### [Problem requirements]
Retype the line where "R5: 13 (BASE, STAT) -> 15 (BASE, STAT)" appears and each line that follows it down to the last line of the records below. Leave the pictures out.

### [Source material]
>>>
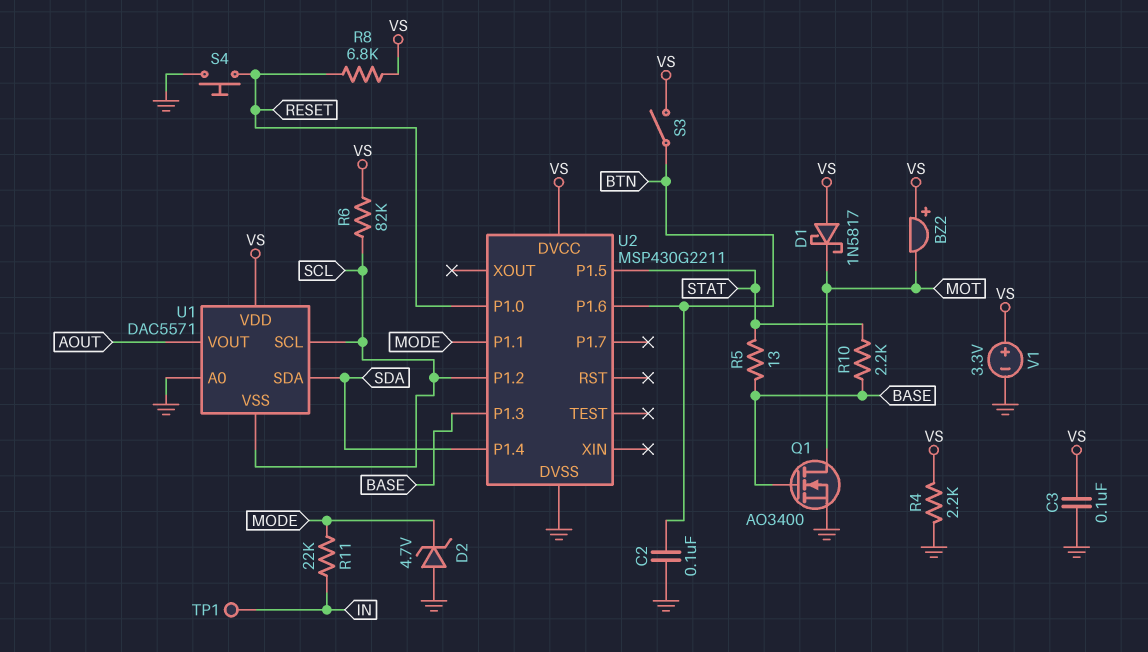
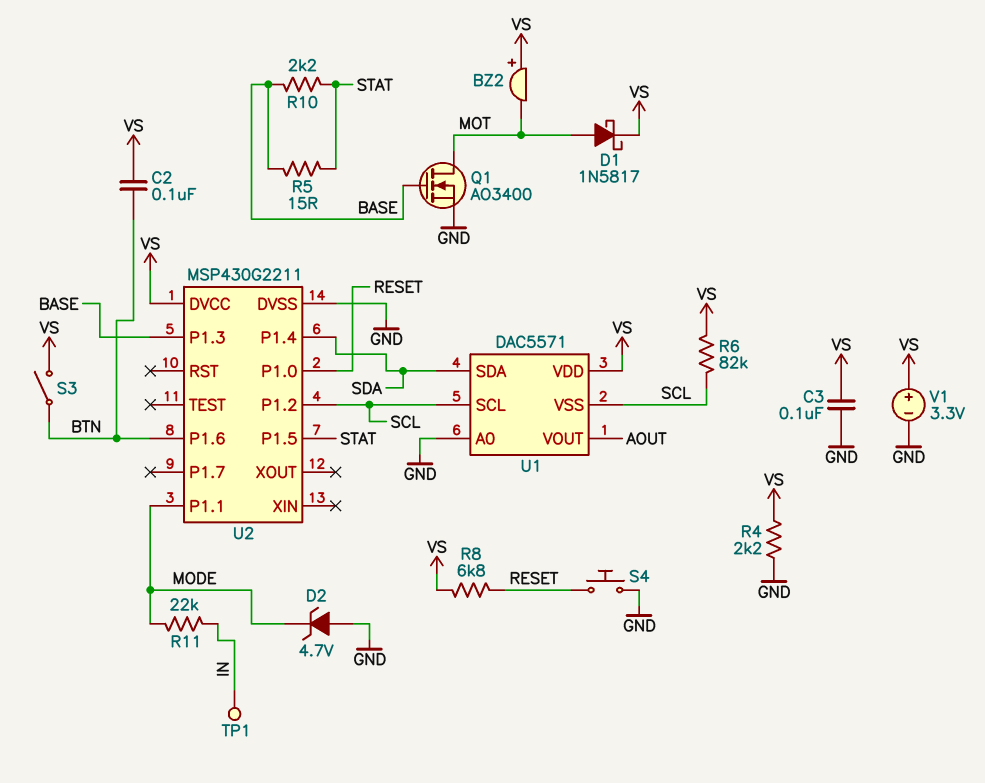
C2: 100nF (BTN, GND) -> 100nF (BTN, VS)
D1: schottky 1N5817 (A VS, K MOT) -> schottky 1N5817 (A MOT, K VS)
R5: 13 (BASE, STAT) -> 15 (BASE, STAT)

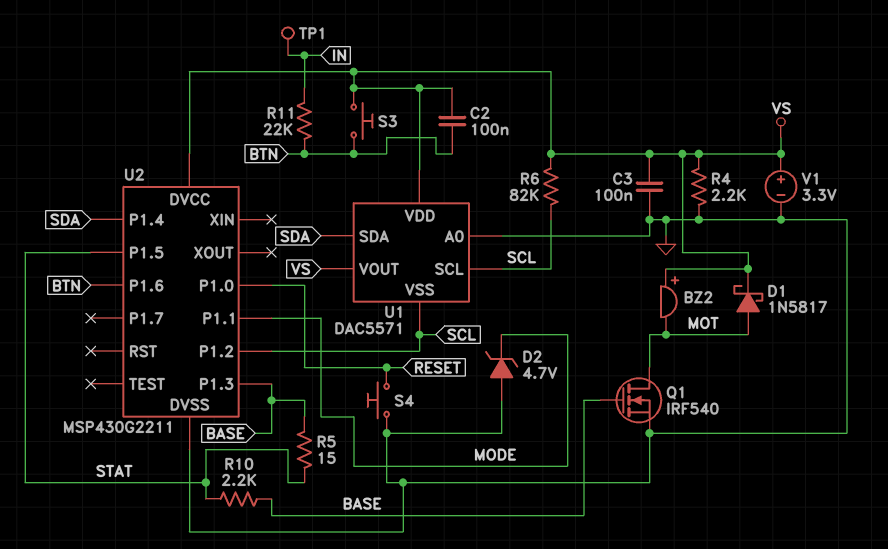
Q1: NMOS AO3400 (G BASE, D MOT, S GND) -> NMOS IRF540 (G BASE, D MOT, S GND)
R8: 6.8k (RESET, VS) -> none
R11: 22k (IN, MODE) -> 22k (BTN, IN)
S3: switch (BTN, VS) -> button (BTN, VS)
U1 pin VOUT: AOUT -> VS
<<<
### [Exercise output]
R5: 13 (BASE, STAT) -> 15 (BASE, STAT)

Q1: NMOS AO3400 (G BASE, D MOT, S GND) -> NMOS IRF540 (G BASE, D MOT, S GND)
R8: 6.8k (RESET, VS) -> none
R11: 22k (IN, MODE) -> 22k (BTN, IN)
S3: switch (BTN, VS) -> button (BTN, VS)
U1 pin VOUT: AOUT -> VS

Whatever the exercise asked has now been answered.